Data excerpts start

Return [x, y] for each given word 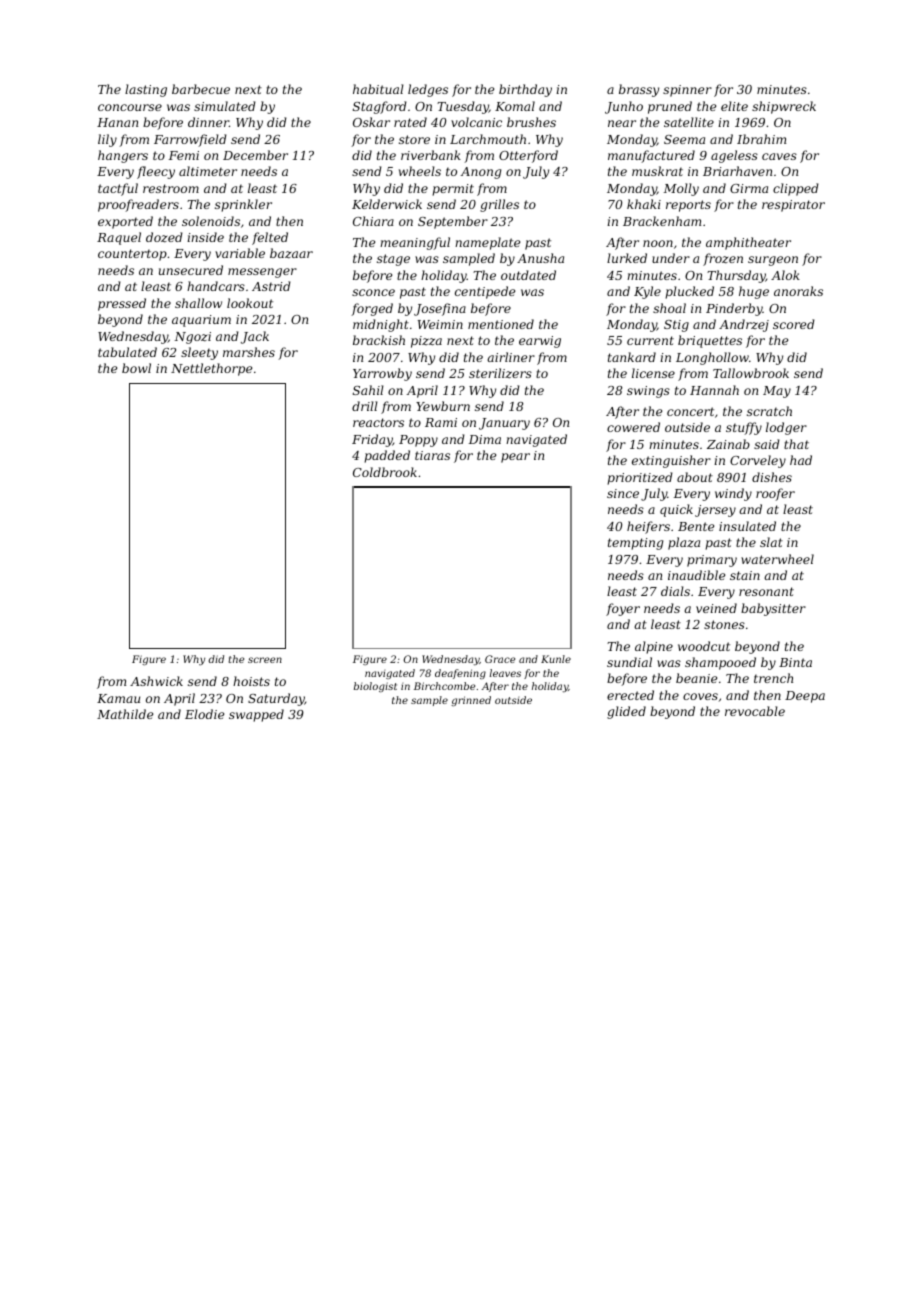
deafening [460, 674]
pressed [122, 304]
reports [688, 206]
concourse [130, 107]
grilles [499, 205]
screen [265, 660]
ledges [428, 90]
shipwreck [784, 107]
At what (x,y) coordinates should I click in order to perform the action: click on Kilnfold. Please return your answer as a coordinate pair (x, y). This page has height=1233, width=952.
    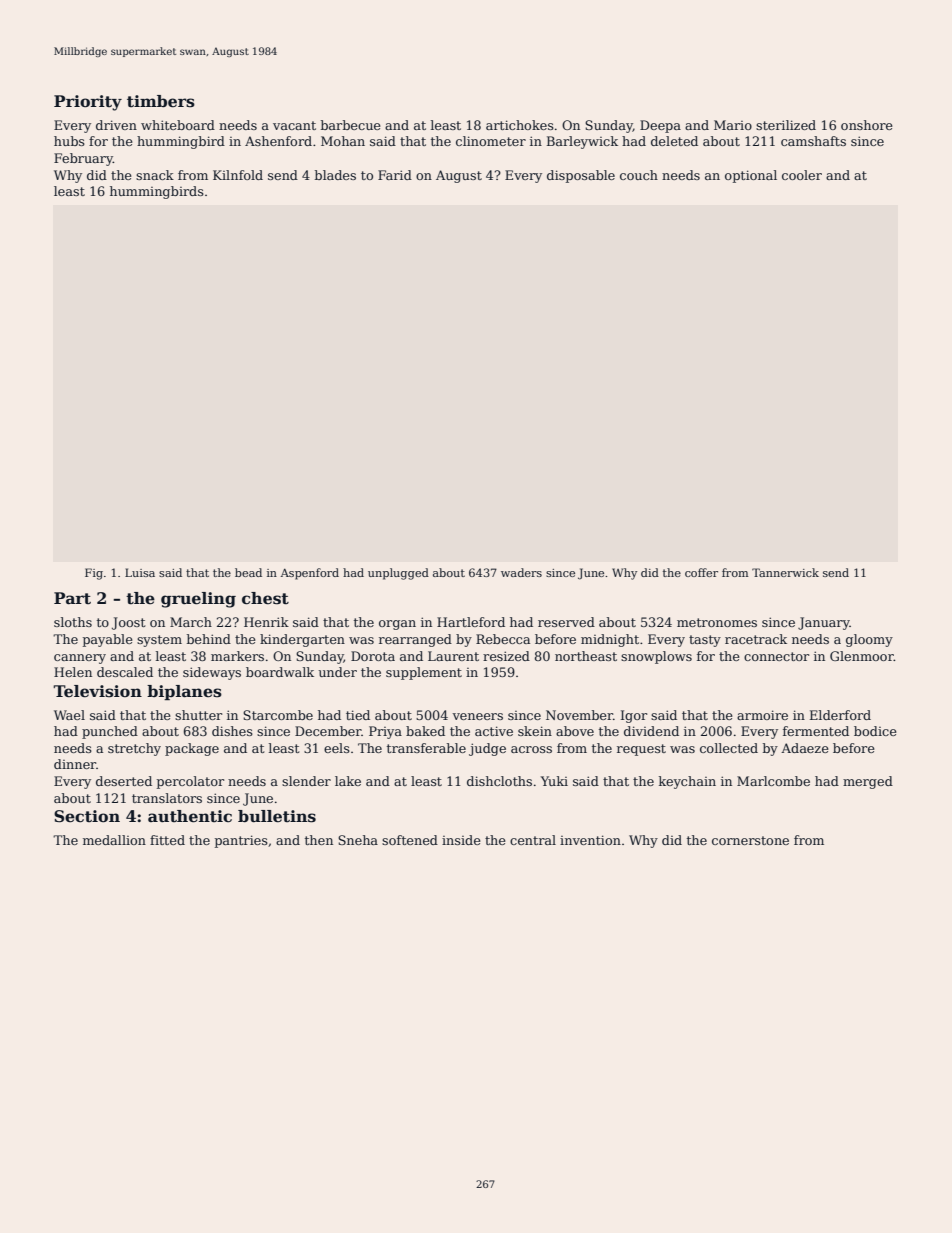
    Looking at the image, I should click on (238, 175).
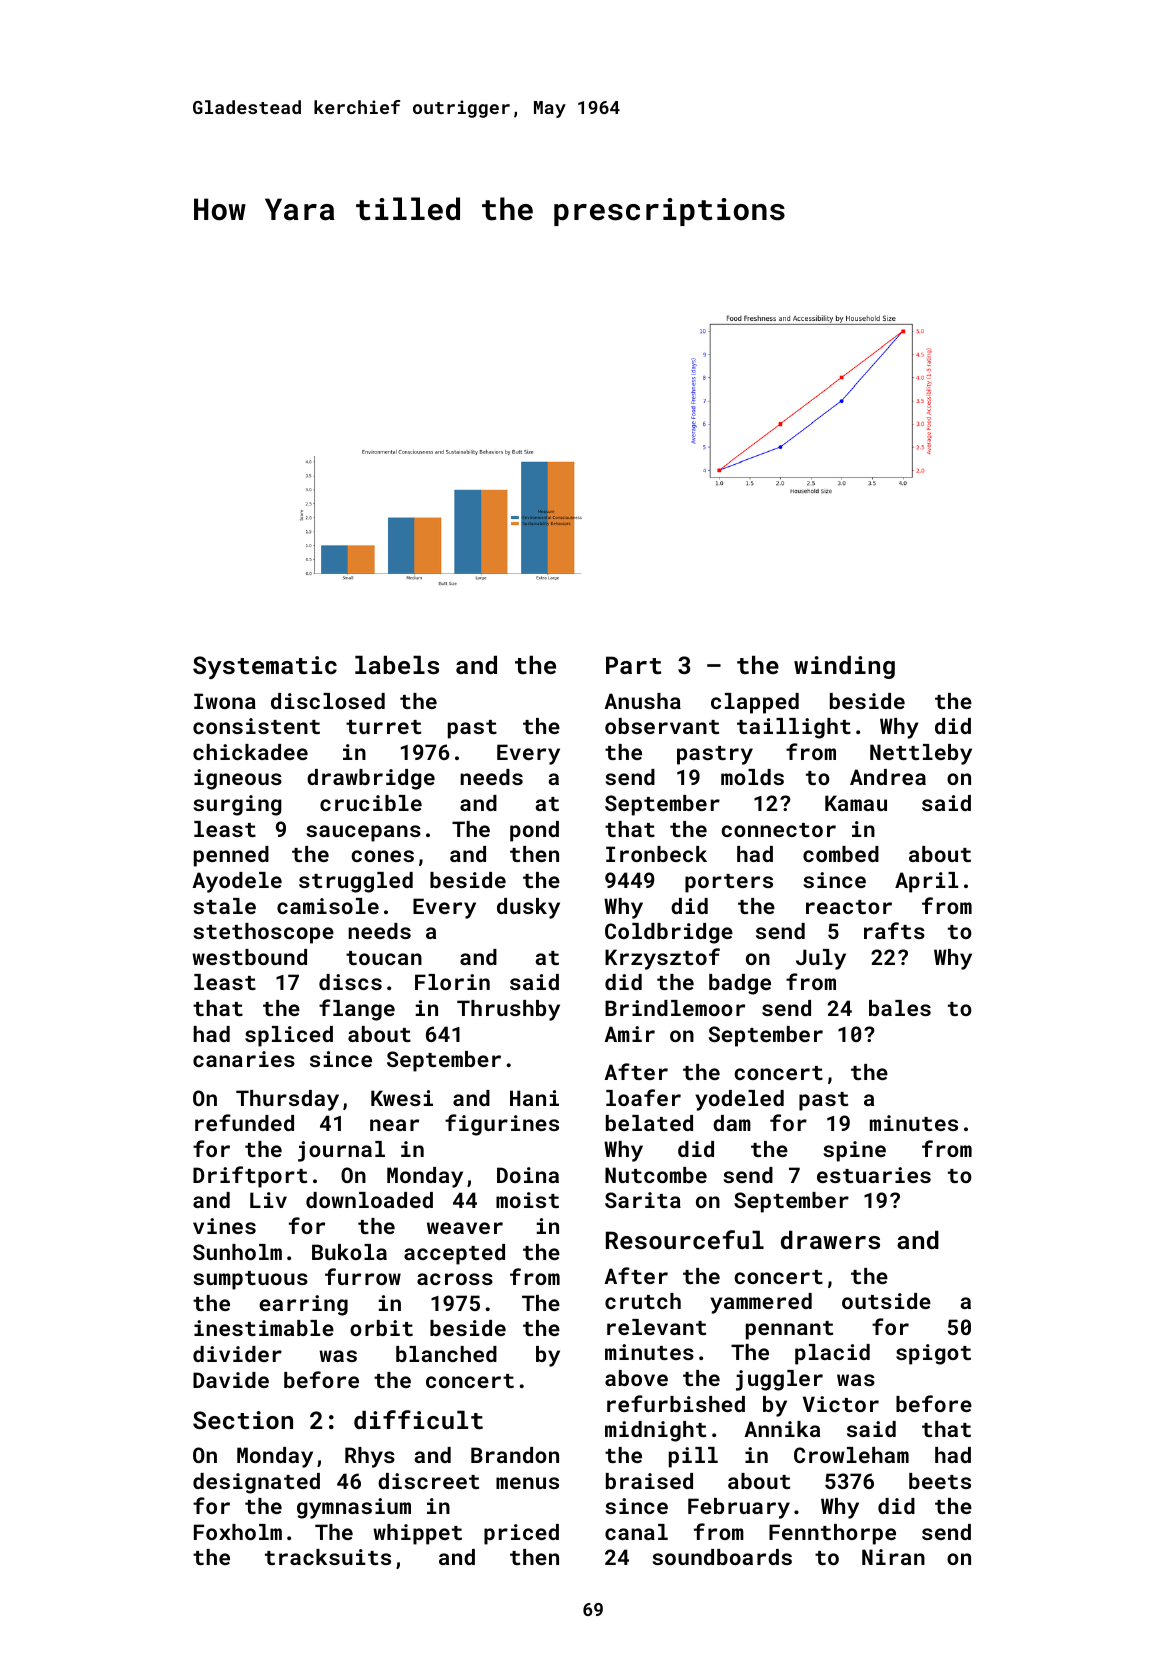  Describe the element at coordinates (397, 665) in the image. I see `labels` at that location.
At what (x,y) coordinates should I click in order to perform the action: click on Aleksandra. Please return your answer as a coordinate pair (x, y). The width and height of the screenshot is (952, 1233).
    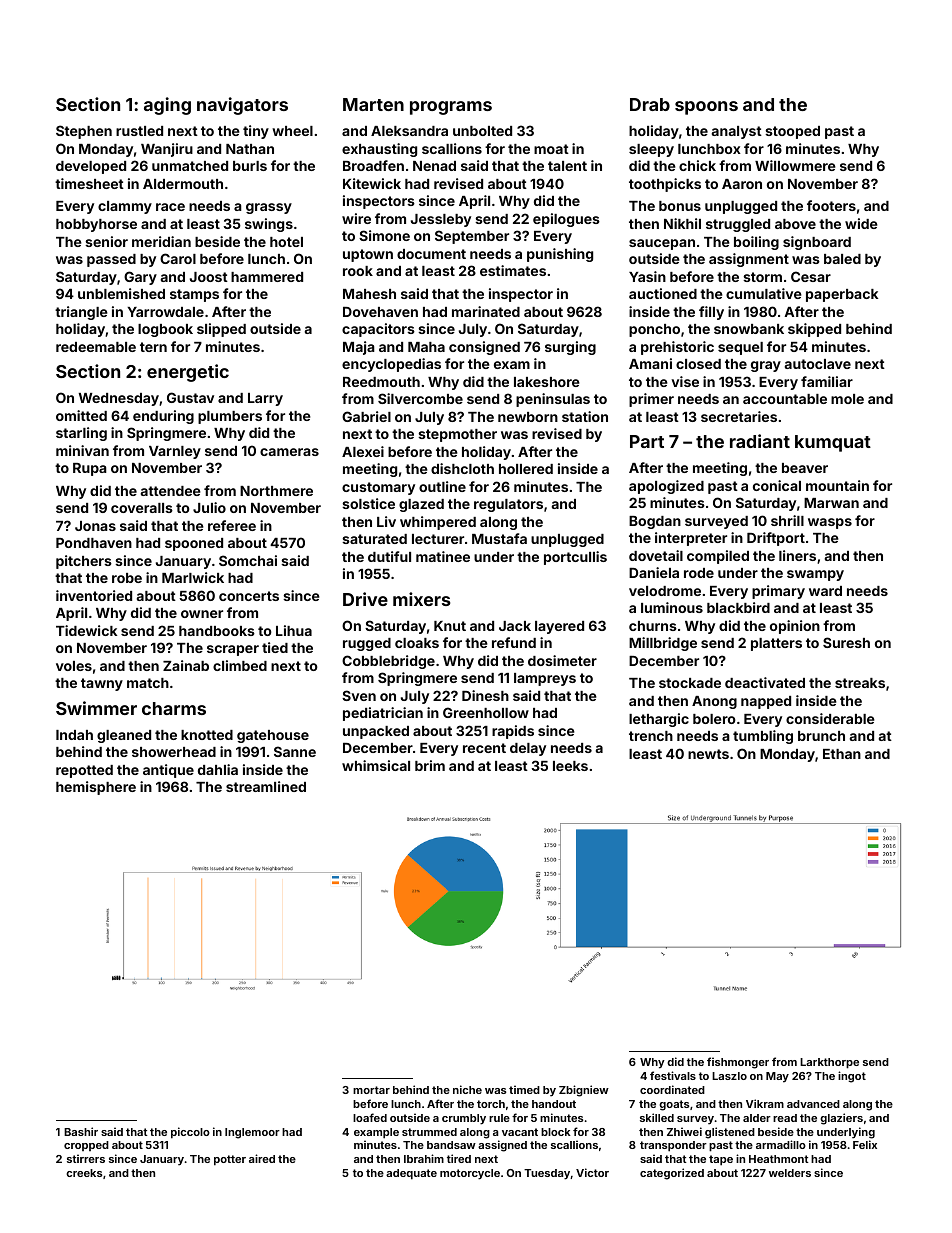
    Looking at the image, I should click on (409, 131).
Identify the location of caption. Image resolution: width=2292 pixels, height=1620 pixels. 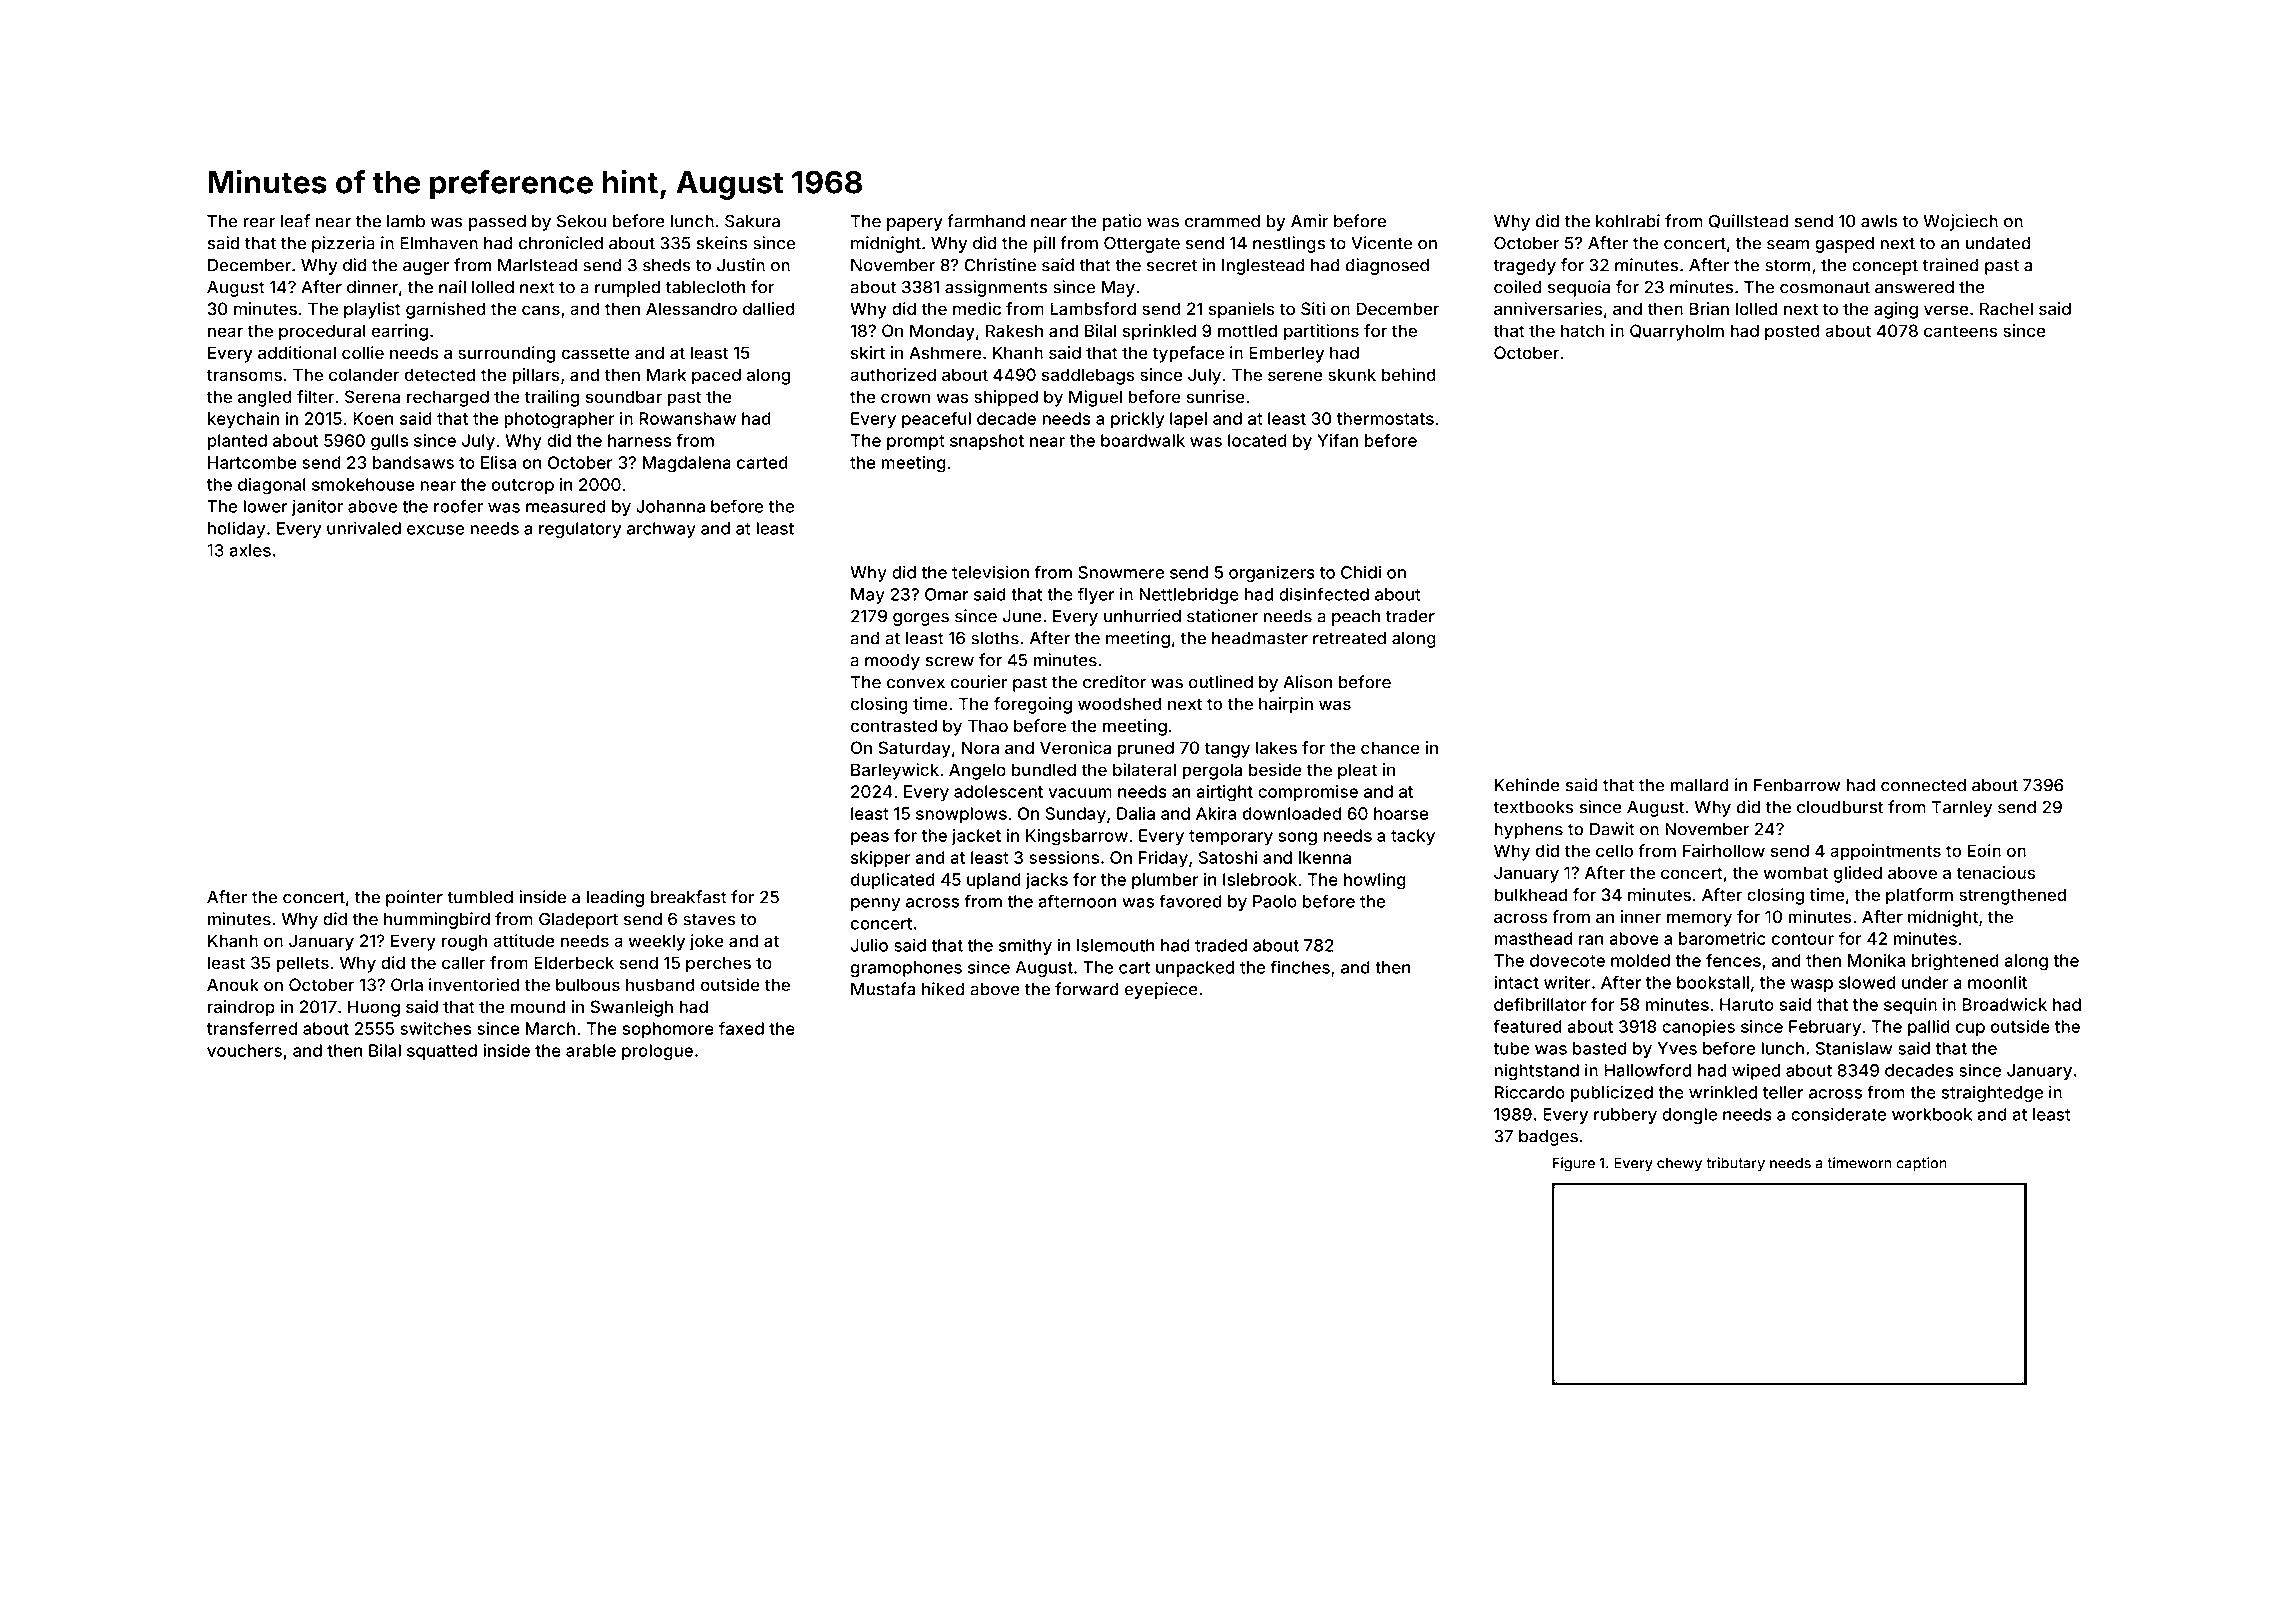
(1921, 1164).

Data excerpts end

Goal >> Reproduce every one of the records above word for word, omitting the pictures.

Answer in full >>
Return [x, y] for each given word 
deafening [460, 674]
pressed [122, 304]
reports [688, 206]
concourse [130, 107]
grilles [499, 205]
screen [265, 660]
ledges [428, 90]
shipwreck [784, 107]
At what (x,y) coordinates should I click in order to perform the action: click on Kilnfold. Please return your answer as a coordinate pair (x, y). This page has height=1233, width=952.
    Looking at the image, I should click on (238, 175).
  Describe the element at coordinates (397, 665) in the image. I see `labels` at that location.
At what (x,y) coordinates should I click in order to perform the action: click on Aleksandra. Please return your answer as a coordinate pair (x, y). The width and height of the screenshot is (952, 1233).
    Looking at the image, I should click on (409, 131).
Identify the location of caption. Image resolution: width=2292 pixels, height=1620 pixels. 
(1921, 1164).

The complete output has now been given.